Data provided
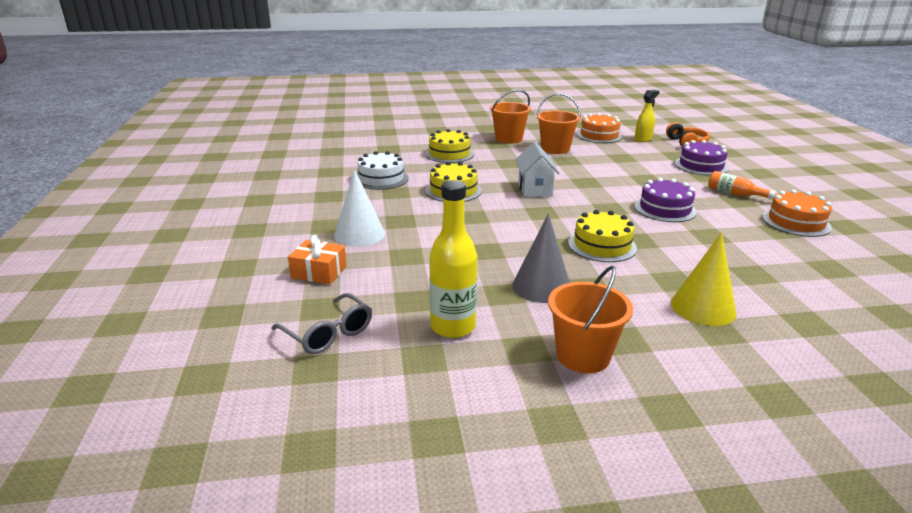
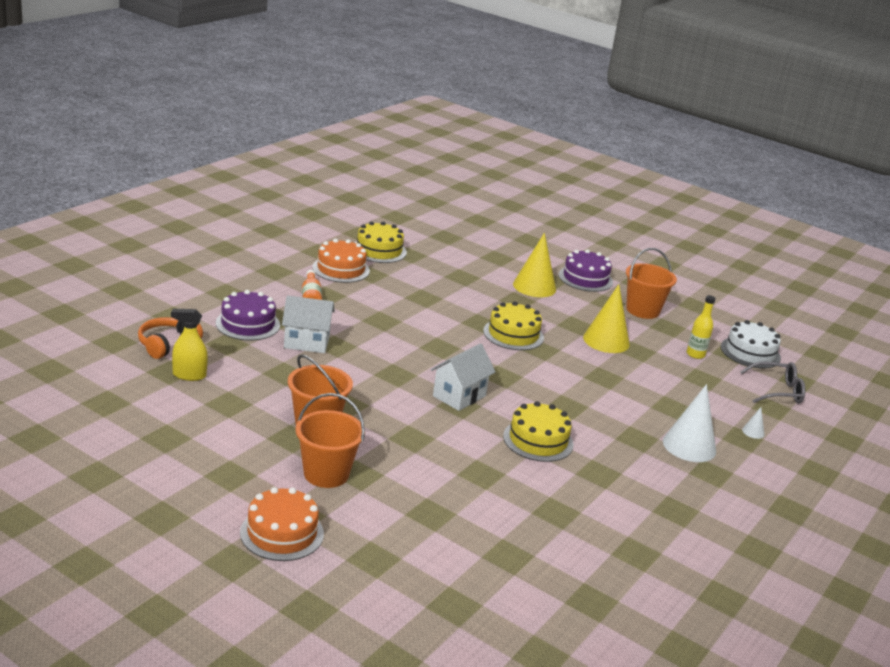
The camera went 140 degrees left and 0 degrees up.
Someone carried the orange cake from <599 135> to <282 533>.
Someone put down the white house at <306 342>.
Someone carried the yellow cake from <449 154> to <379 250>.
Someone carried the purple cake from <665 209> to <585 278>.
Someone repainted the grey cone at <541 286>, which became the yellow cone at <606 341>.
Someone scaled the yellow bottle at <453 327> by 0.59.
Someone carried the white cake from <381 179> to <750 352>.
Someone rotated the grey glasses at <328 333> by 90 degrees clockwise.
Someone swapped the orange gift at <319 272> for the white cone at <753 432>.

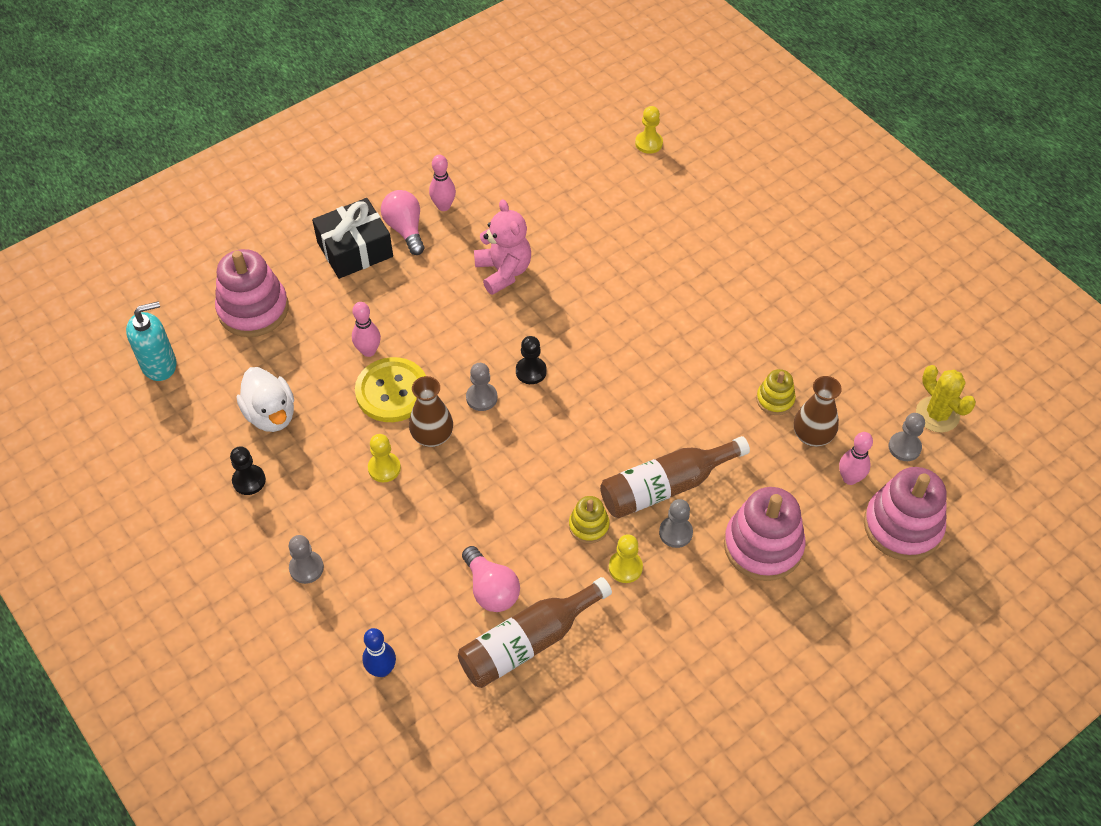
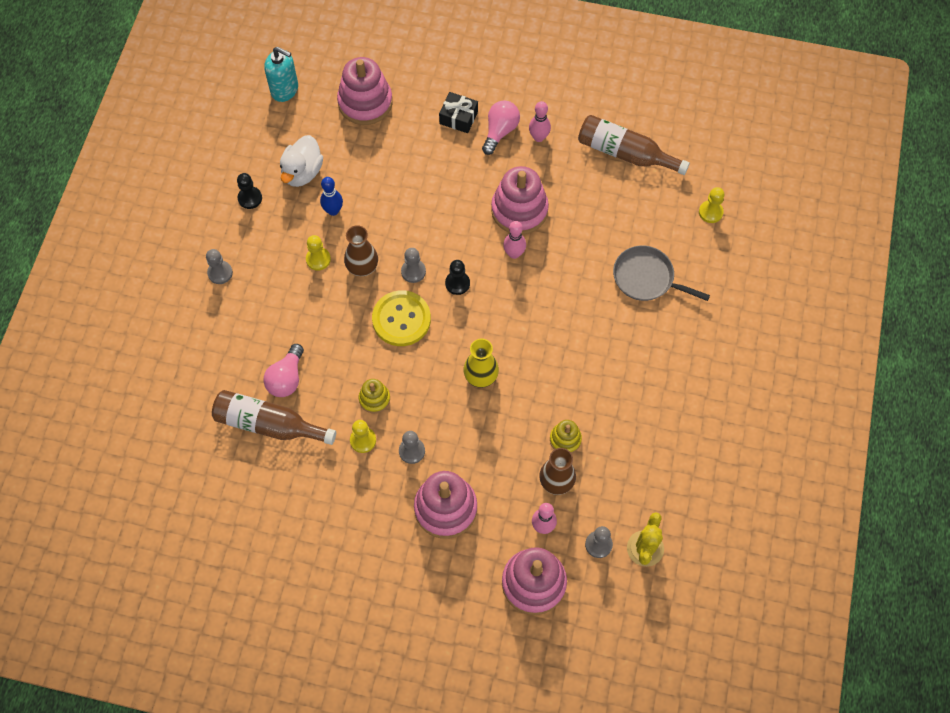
The camera went 50 degrees right and 10 degrees up.
Someone carried the blue bowling pin from <382 669> to <333 210>.
Someone carried the yellow button from <392 391> to <401 319>.
Someone scaled the black gift at <355 249> by 0.64.
Someone put down the yellow vase at <481 376>.
Someone swapped the pink teddy bear at <503 271> for the pink stacking toy at <519 210>.
Someone carried the pink bowling pin from <368 351> to <514 253>.
Someone carried the brown bottle from <666 486> to <625 153>.
Someone put down the grey pan at <646 278>.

Task goal
Where a line above holds the string "scaled", show that line.

Exercise result
Someone scaled the yellow bottle at <453 327> by 0.59.
Someone scaled the black gift at <355 249> by 0.64.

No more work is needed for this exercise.